▶ _WHAT IS REQUIRED_: Filter the records for "yellow" and keep each line that has it.

▶ _EXERCISE DATA_:

☆ ☆ ☆ ☆ ☆ ☆ ☆

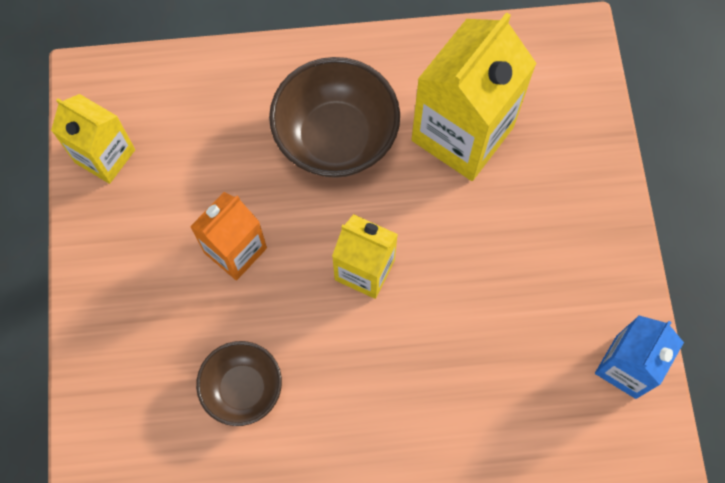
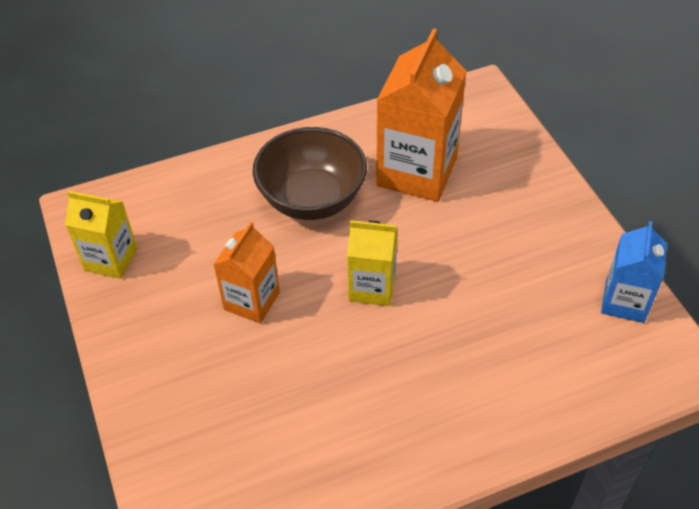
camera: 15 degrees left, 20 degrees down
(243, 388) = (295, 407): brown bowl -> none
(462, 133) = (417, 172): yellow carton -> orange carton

☆ ☆ ☆ ☆ ☆ ☆ ☆

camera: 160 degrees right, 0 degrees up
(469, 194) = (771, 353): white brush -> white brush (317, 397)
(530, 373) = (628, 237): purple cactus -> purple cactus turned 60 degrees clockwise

☆ ☆ ☆ ☆ ☆ ☆ ☆

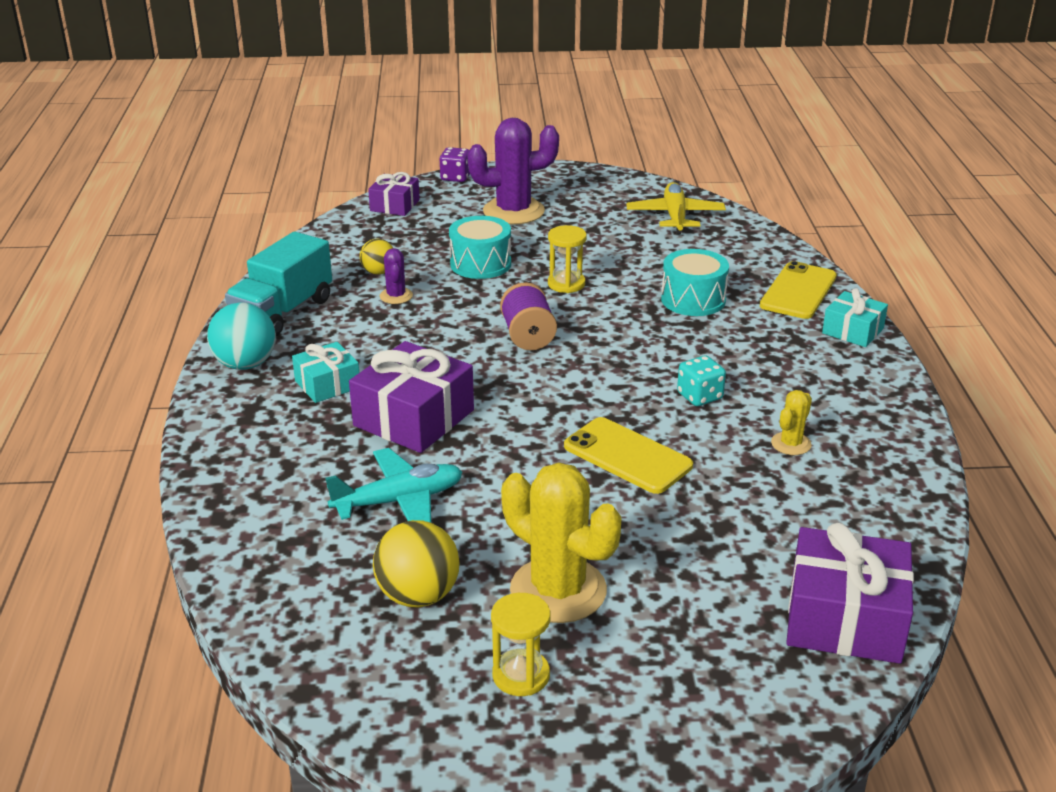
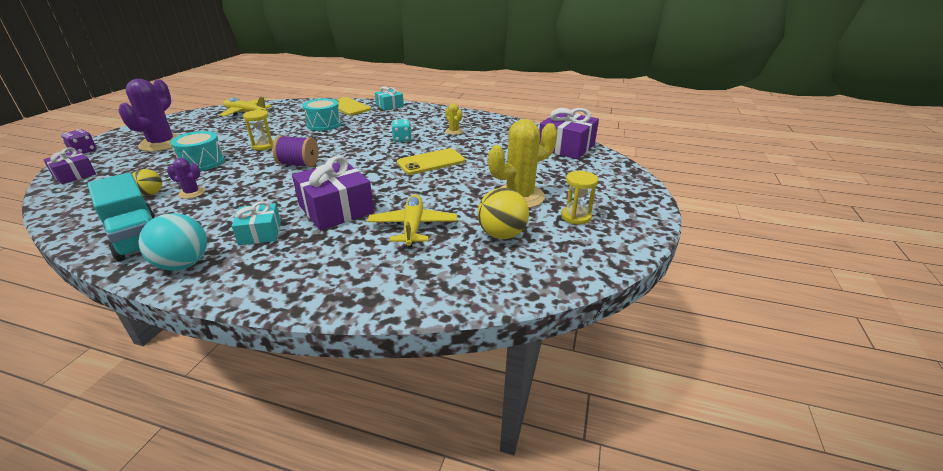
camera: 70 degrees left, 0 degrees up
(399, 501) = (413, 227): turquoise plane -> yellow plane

☆ ☆ ☆ ☆ ☆ ☆ ☆

▶ _SOLUTION TO THE PROBLEM_:
(462, 133) = (417, 172): yellow carton -> orange carton
(399, 501) = (413, 227): turquoise plane -> yellow plane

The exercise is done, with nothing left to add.